▶ _RECORDED INFORMATION_
- - - -

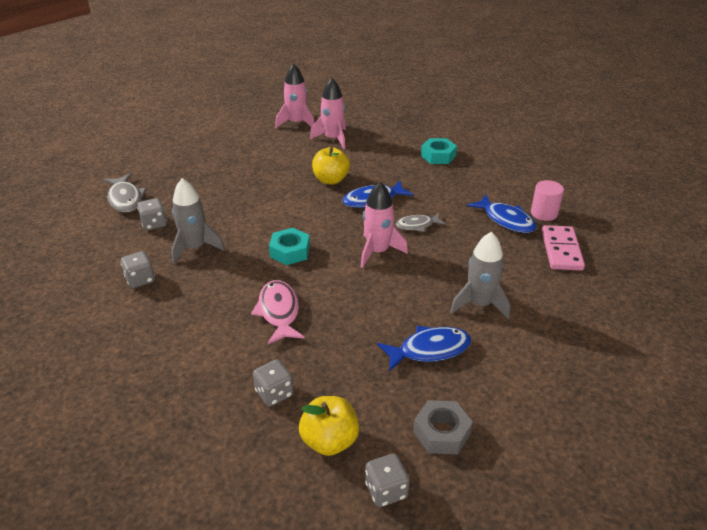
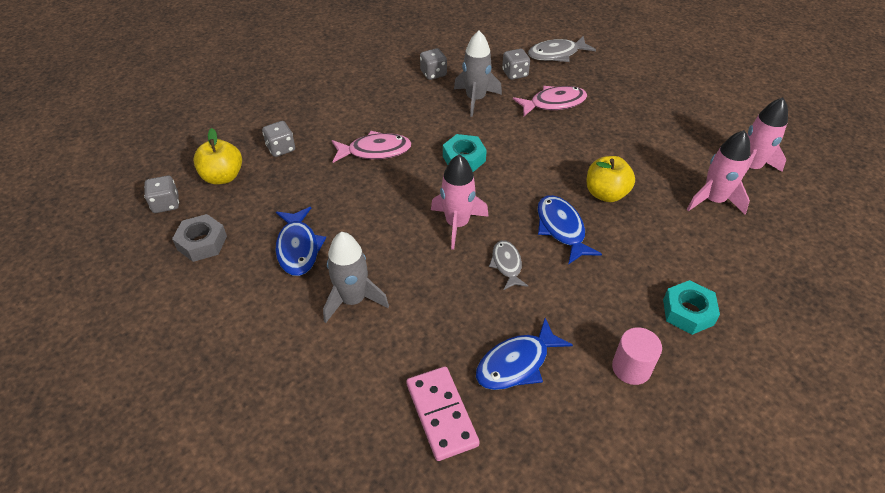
camera: 95 degrees right, 10 degrees up
(209, 201) = (554, 103): none -> pink fish
(544, 213) = (534, 418): pink cylinder -> pink cylinder (631, 368)
(561, 250) = (441, 414): pink domino -> pink domino turned 60 degrees clockwise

- - - -

▶ _PROBLEM TO SOLVE_
The expected output is the whole listing, word for word, minus its pictures.

▶ _SOLUTION BELOW_
camera: 95 degrees right, 10 degrees up
(209, 201) = (554, 103): none -> pink fish
(544, 213) = (534, 418): pink cylinder -> pink cylinder (631, 368)
(561, 250) = (441, 414): pink domino -> pink domino turned 60 degrees clockwise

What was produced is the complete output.